### WHAT YOU SHOULD DO
In the data below, set down exactly the lines from the one containing "none -> red plate A7 level 1" up to and including the one containing "none -> red slope D6:F8 level 1 top 8". Leave the pictures out.

### DATASET
§ §

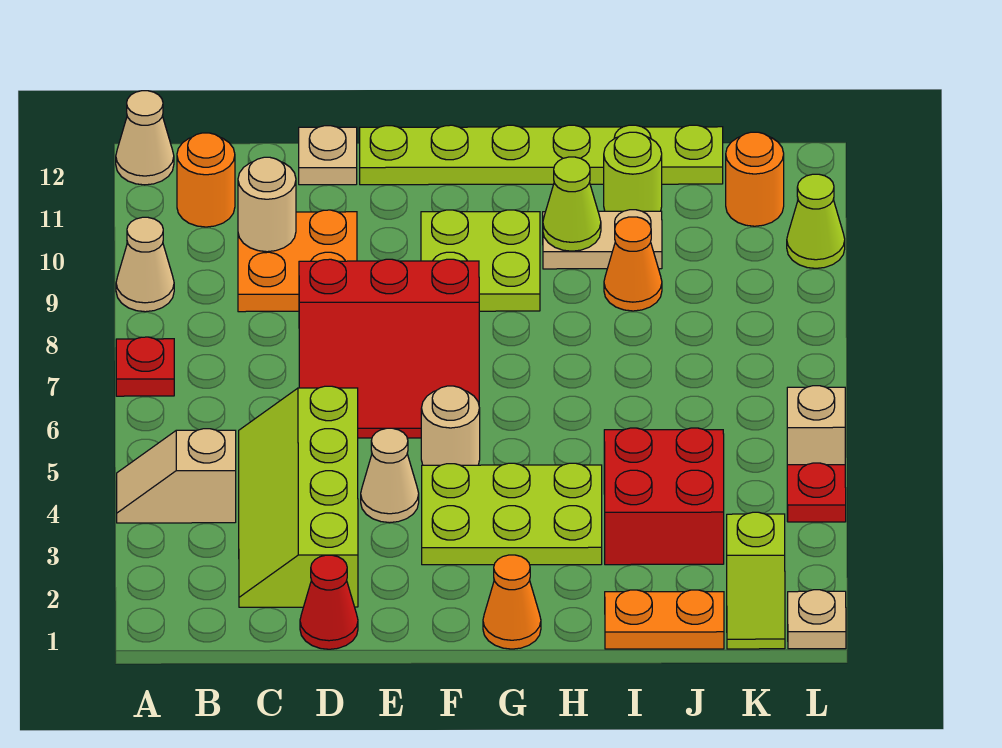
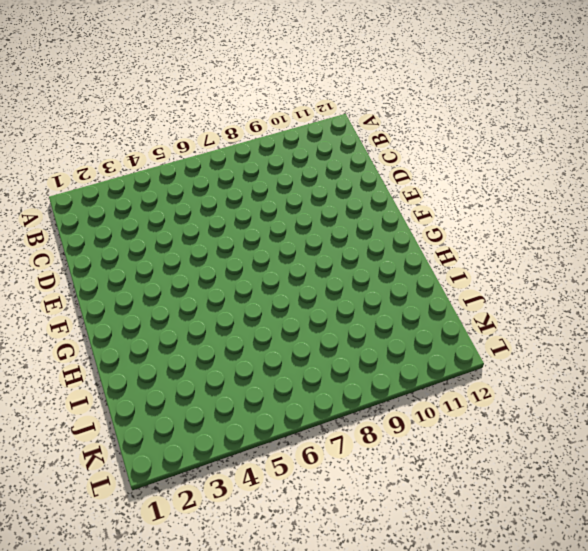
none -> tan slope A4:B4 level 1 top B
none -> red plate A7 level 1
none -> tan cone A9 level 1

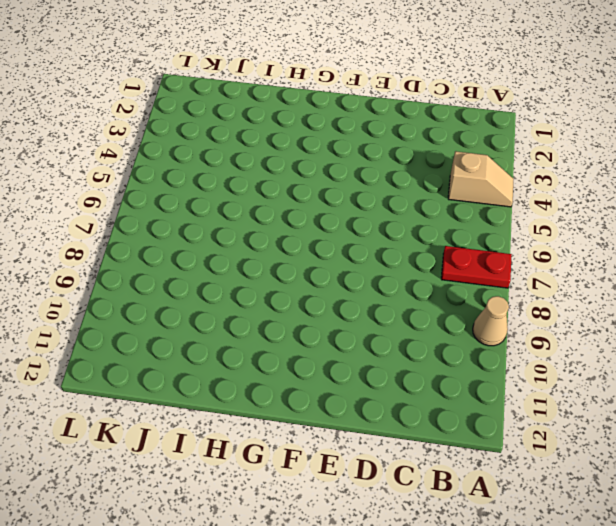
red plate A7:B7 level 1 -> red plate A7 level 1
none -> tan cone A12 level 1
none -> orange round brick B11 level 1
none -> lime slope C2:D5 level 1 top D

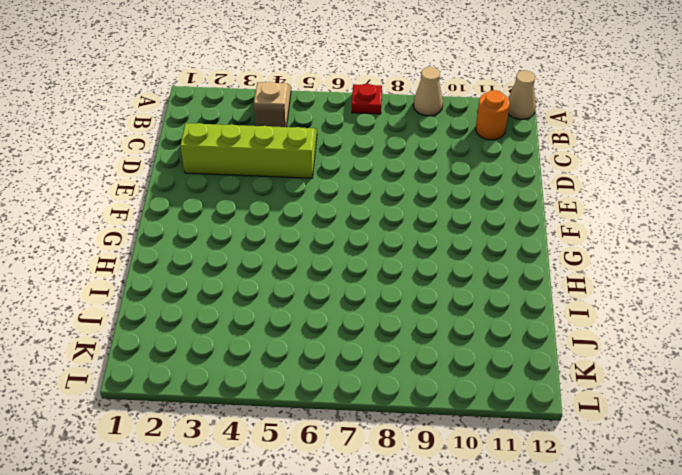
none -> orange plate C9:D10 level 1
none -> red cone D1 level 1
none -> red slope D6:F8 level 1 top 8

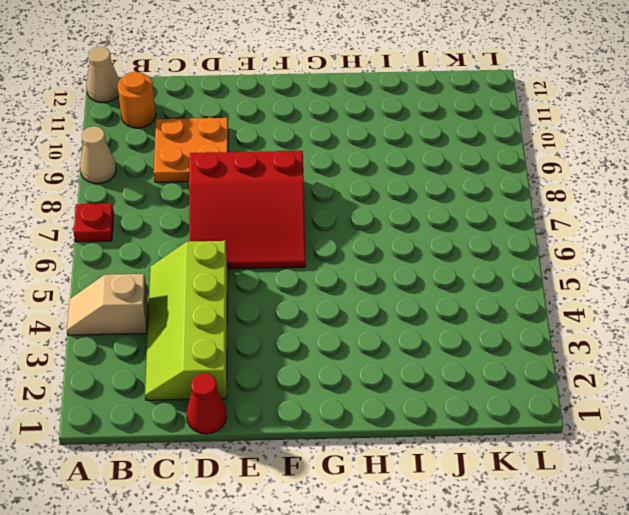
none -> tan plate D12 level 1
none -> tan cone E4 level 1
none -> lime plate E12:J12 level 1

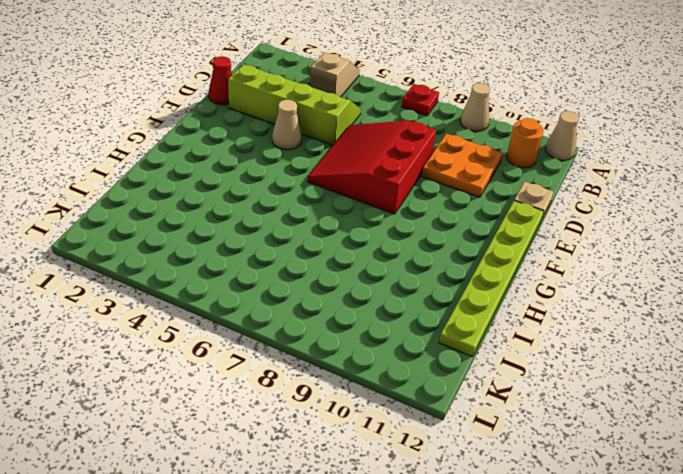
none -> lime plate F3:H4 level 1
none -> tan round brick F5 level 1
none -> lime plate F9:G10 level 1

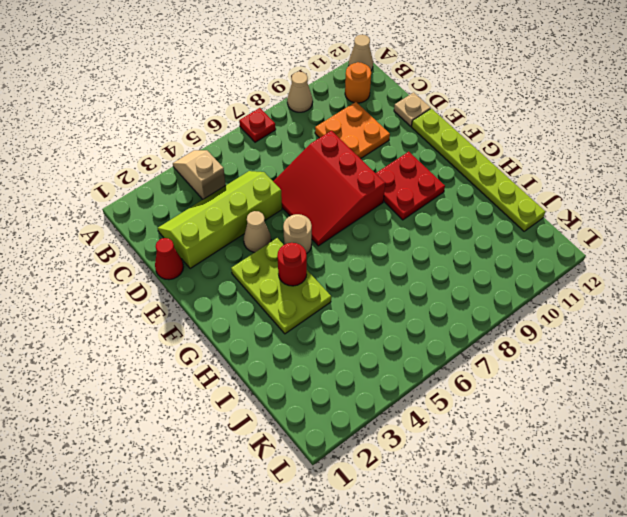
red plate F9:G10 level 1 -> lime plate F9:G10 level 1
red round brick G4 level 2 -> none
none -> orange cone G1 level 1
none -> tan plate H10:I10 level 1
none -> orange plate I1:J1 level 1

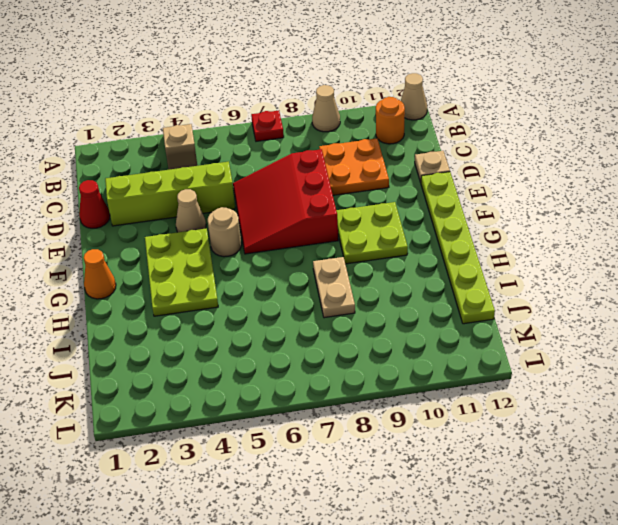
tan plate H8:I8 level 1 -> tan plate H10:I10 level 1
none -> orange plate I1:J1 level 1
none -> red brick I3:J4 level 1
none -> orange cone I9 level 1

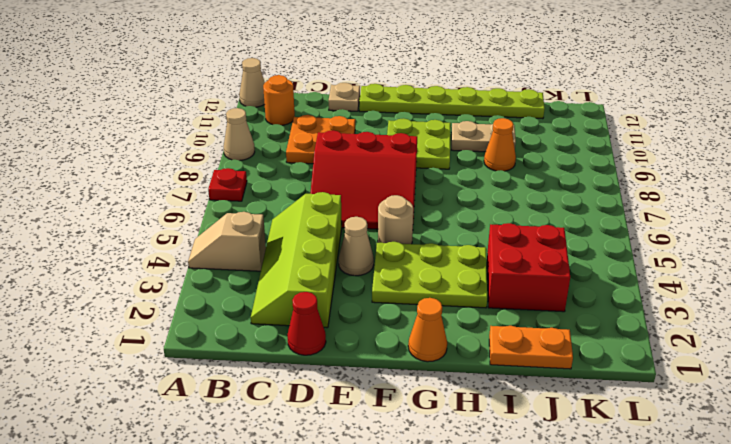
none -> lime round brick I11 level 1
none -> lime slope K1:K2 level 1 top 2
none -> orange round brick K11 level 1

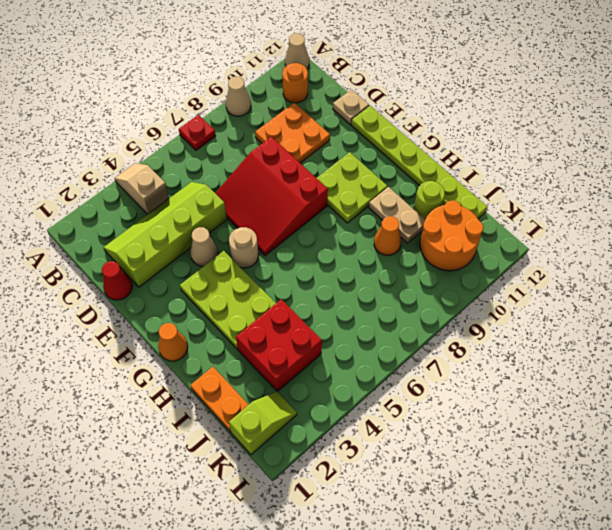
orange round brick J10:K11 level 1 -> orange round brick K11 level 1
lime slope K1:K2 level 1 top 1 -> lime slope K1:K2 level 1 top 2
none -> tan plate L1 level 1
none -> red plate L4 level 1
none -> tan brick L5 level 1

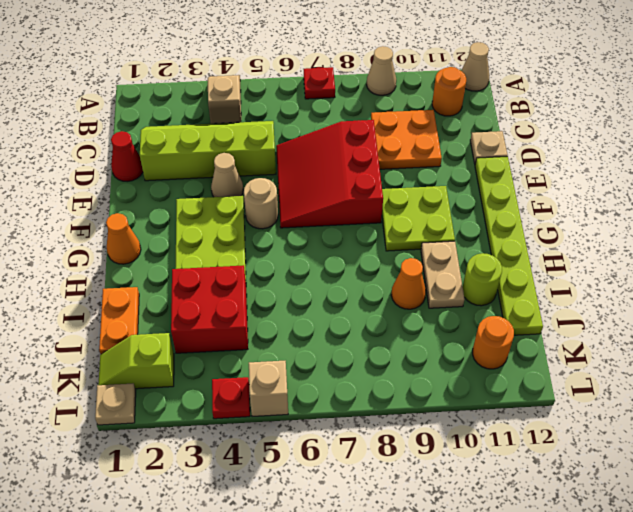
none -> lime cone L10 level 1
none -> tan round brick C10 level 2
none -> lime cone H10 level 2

§ §

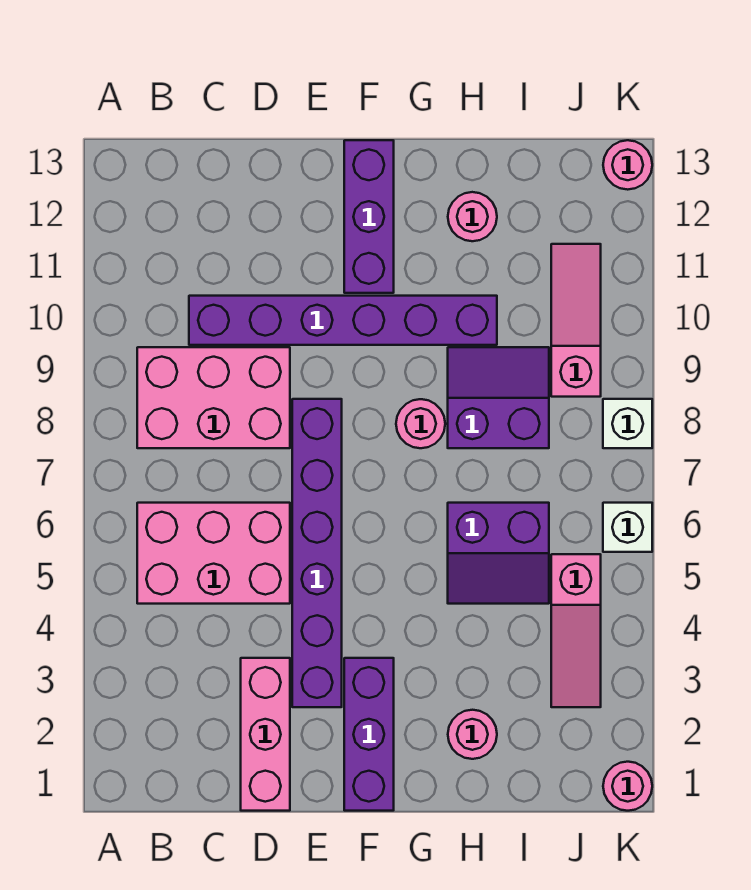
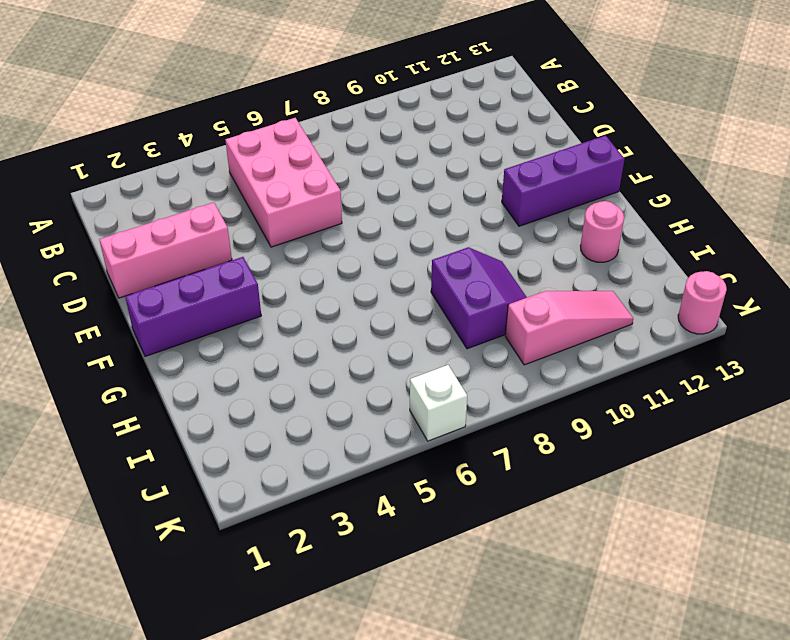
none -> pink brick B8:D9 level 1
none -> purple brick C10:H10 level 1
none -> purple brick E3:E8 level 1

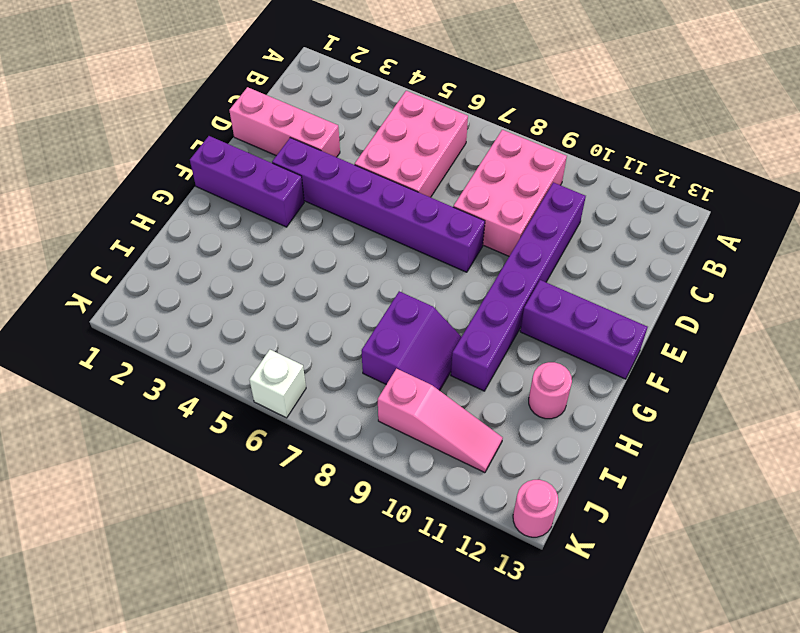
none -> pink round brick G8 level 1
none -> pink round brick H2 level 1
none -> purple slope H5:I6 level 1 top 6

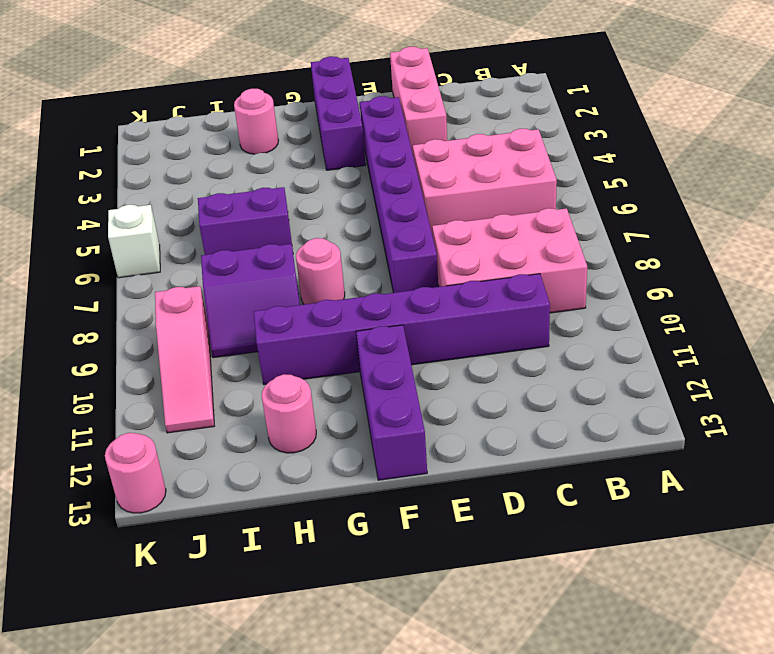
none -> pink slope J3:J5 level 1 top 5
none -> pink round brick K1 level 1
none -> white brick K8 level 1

§ §

### EXERCISE OUTPUT
none -> red plate A7 level 1
none -> tan cone A9 level 1

red plate A7:B7 level 1 -> red plate A7 level 1
none -> tan cone A12 level 1
none -> orange round brick B11 level 1
none -> lime slope C2:D5 level 1 top D

none -> orange plate C9:D10 level 1
none -> red cone D1 level 1
none -> red slope D6:F8 level 1 top 8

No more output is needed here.